### YOUR GOAL
Given the material below, output exactly the lines from the line with "Photo Log: [971,211,1220,420]" to the line with "Camera Contacts: [255,240,654,349]", both ends included, and no other lines.

START INPUT DATA

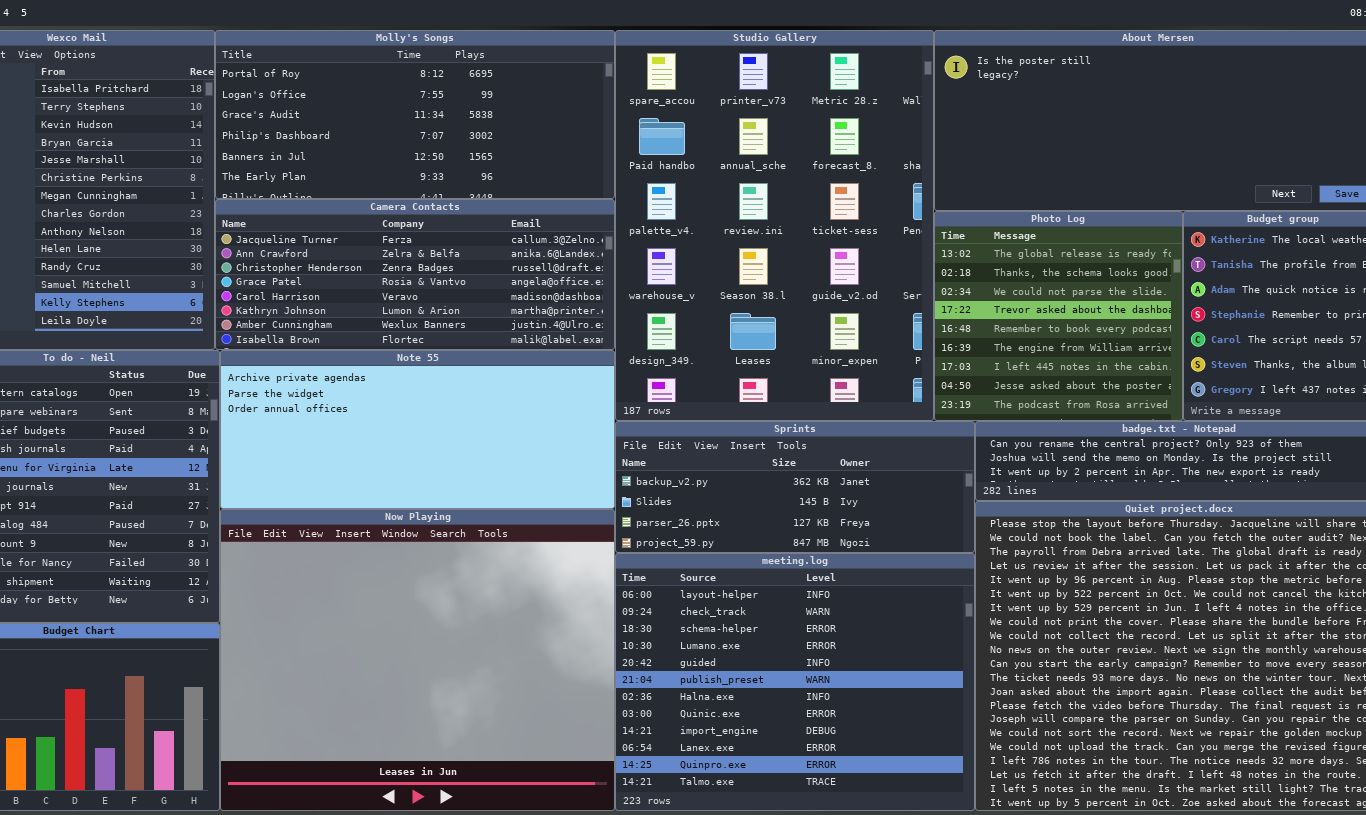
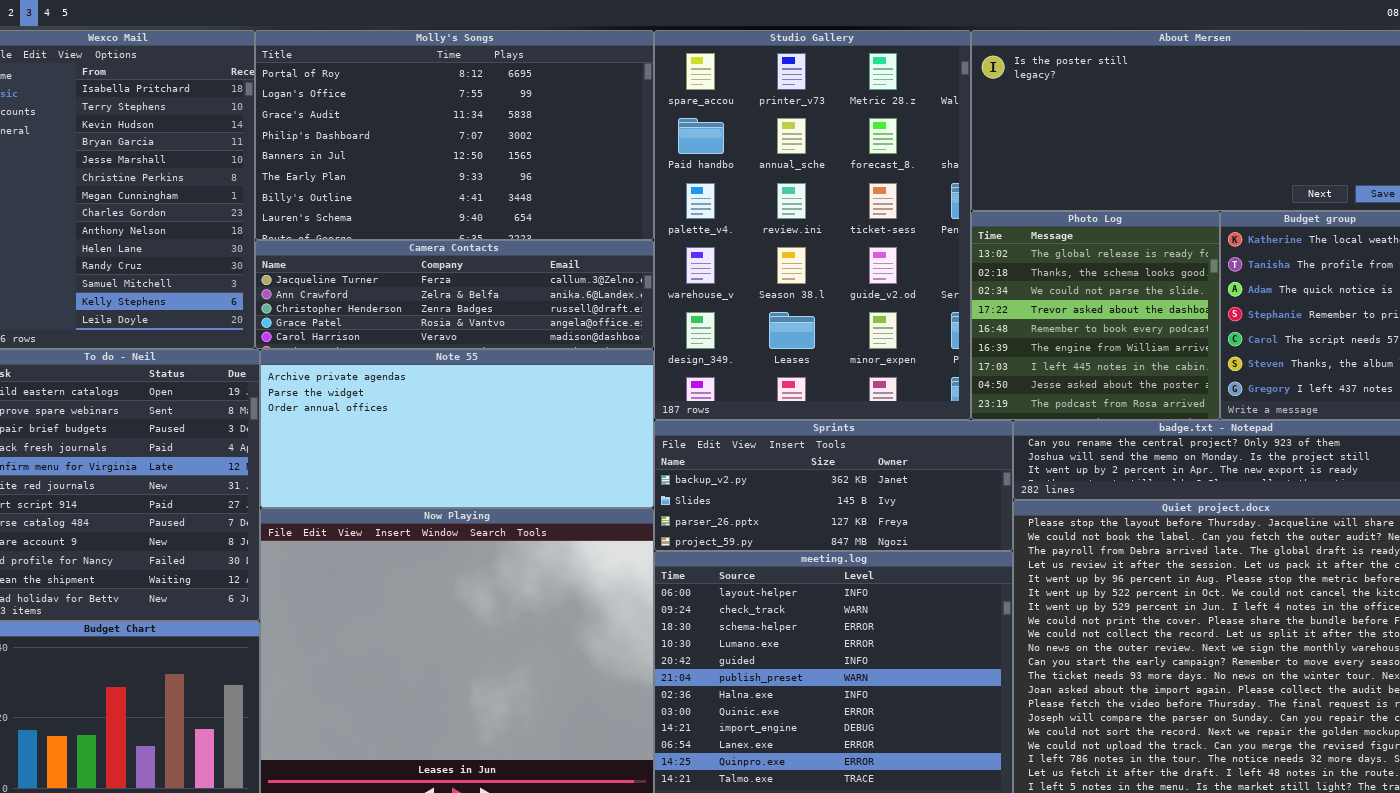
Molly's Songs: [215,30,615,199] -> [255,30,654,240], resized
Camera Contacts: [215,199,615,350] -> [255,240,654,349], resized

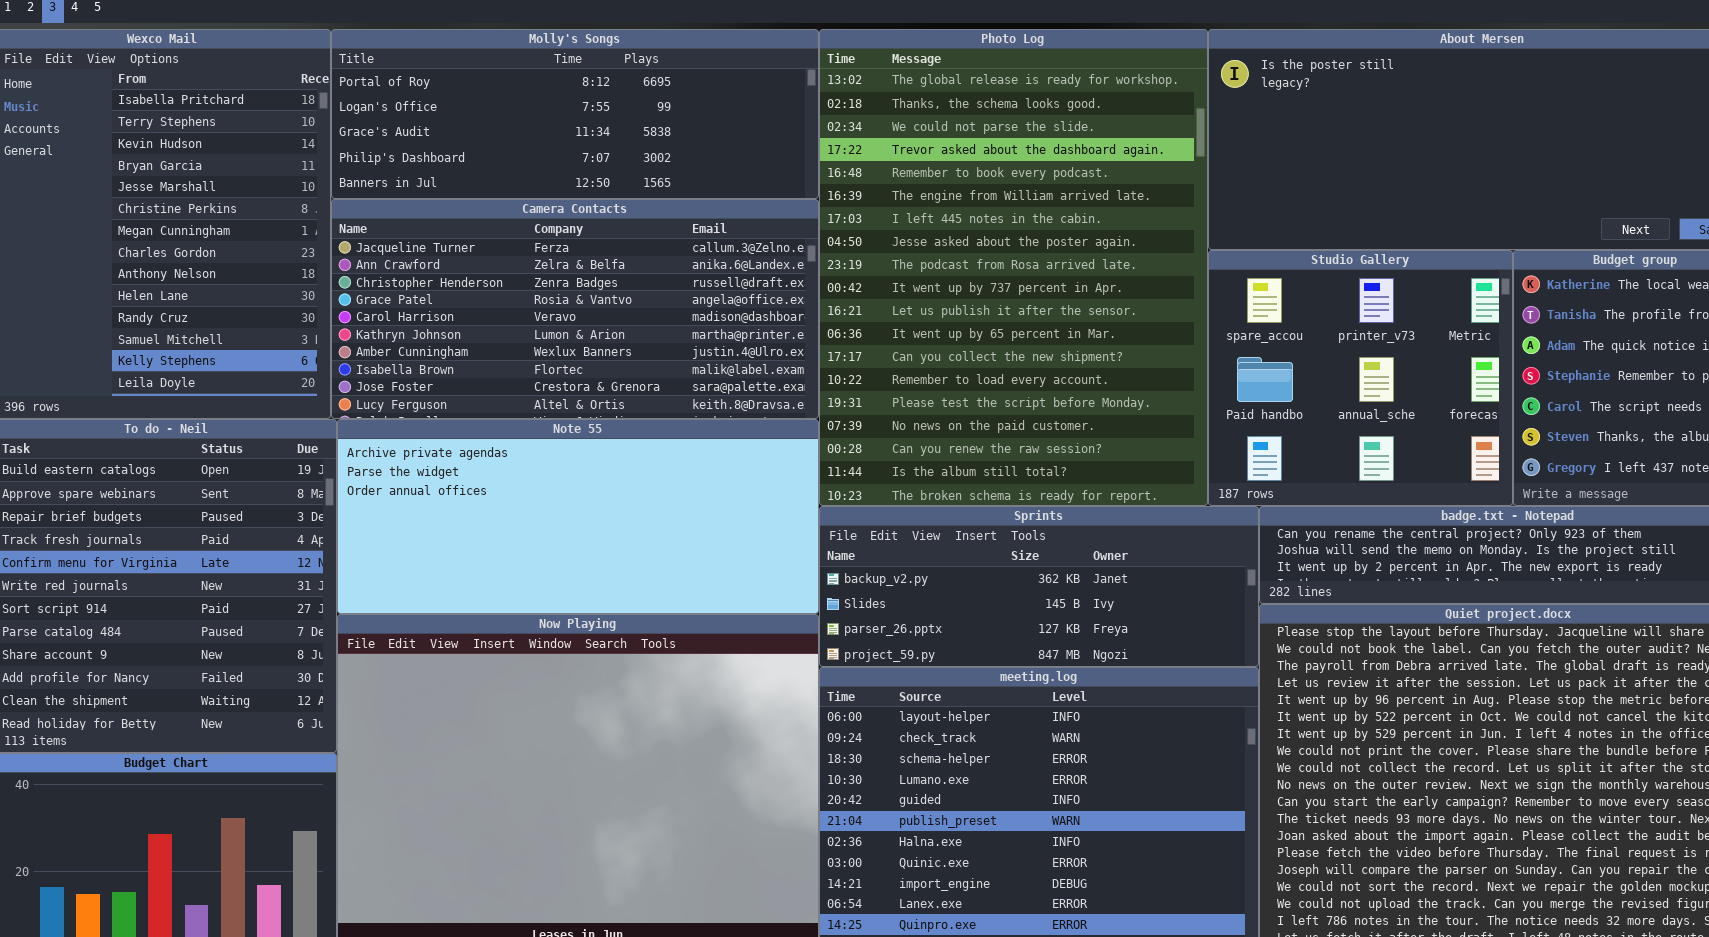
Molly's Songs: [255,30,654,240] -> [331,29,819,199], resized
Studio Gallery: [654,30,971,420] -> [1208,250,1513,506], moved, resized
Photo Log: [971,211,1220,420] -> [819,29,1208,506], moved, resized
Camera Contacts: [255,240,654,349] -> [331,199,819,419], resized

END INPUT DATA
START INPUT DATA

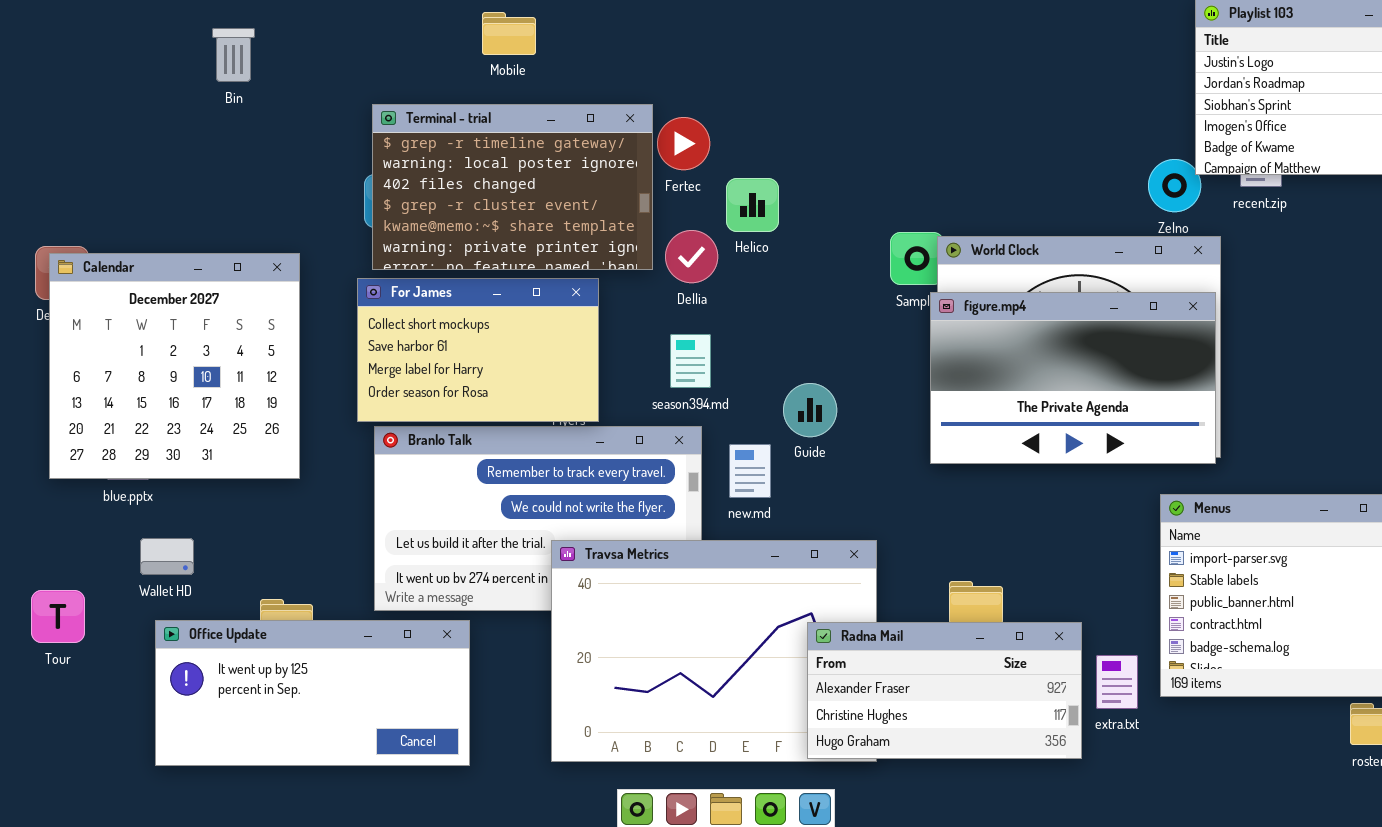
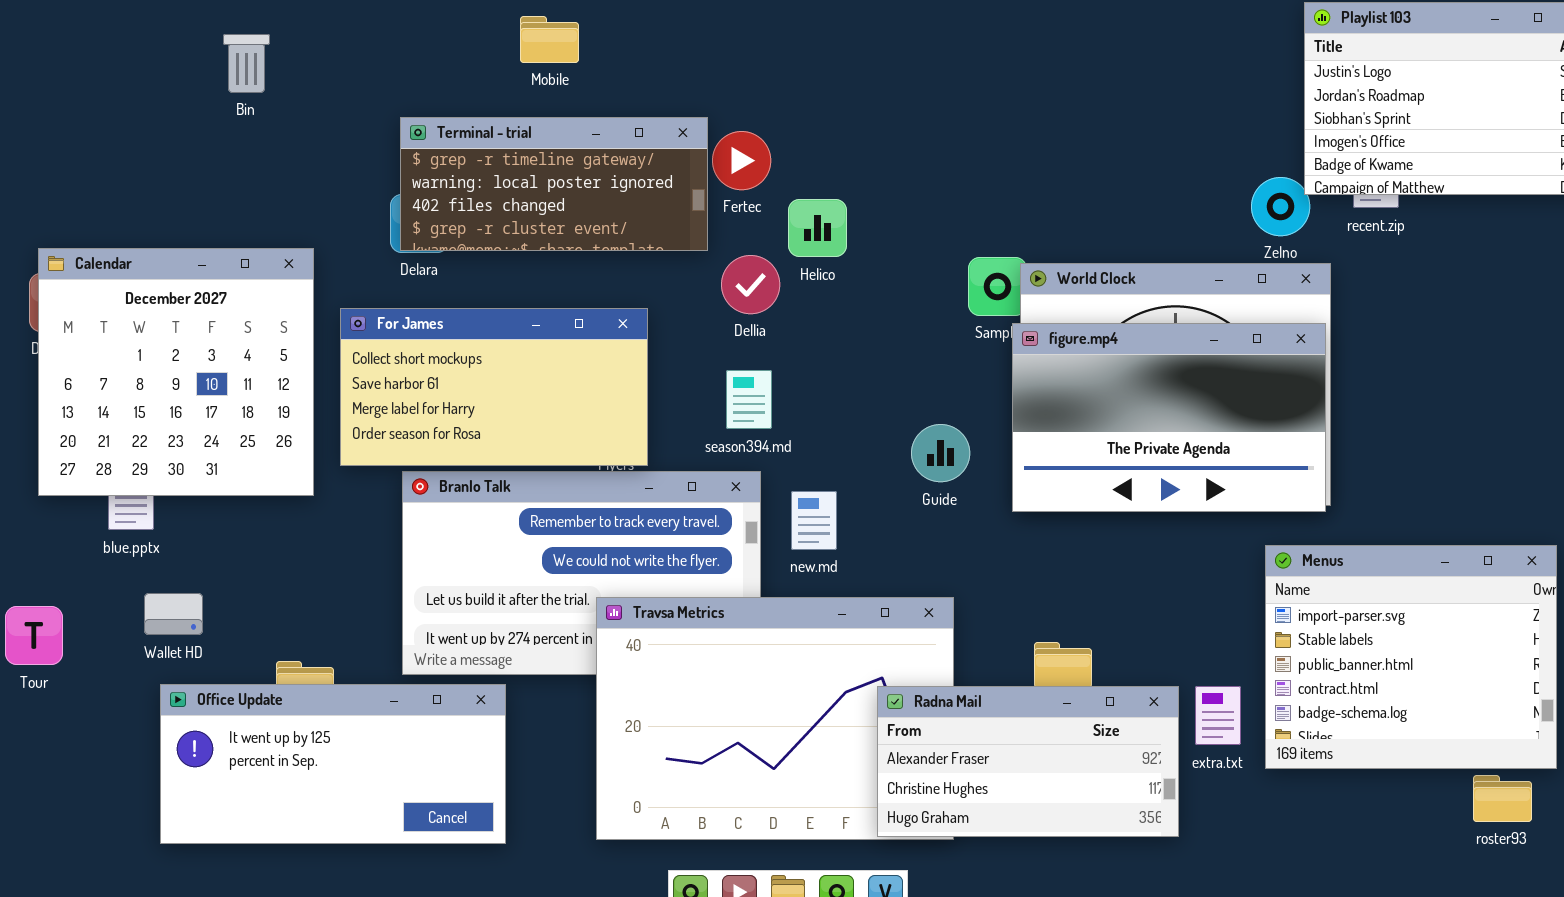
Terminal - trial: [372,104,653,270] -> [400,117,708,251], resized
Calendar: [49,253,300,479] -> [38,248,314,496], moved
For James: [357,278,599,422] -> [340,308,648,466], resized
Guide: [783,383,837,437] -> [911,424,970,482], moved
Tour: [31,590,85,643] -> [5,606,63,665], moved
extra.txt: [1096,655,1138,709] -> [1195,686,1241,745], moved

END INPUT DATA

### WRITTEN SOLUTION
Photo Log: [971,211,1220,420] -> [819,29,1208,506], moved, resized
Camera Contacts: [255,240,654,349] -> [331,199,819,419], resized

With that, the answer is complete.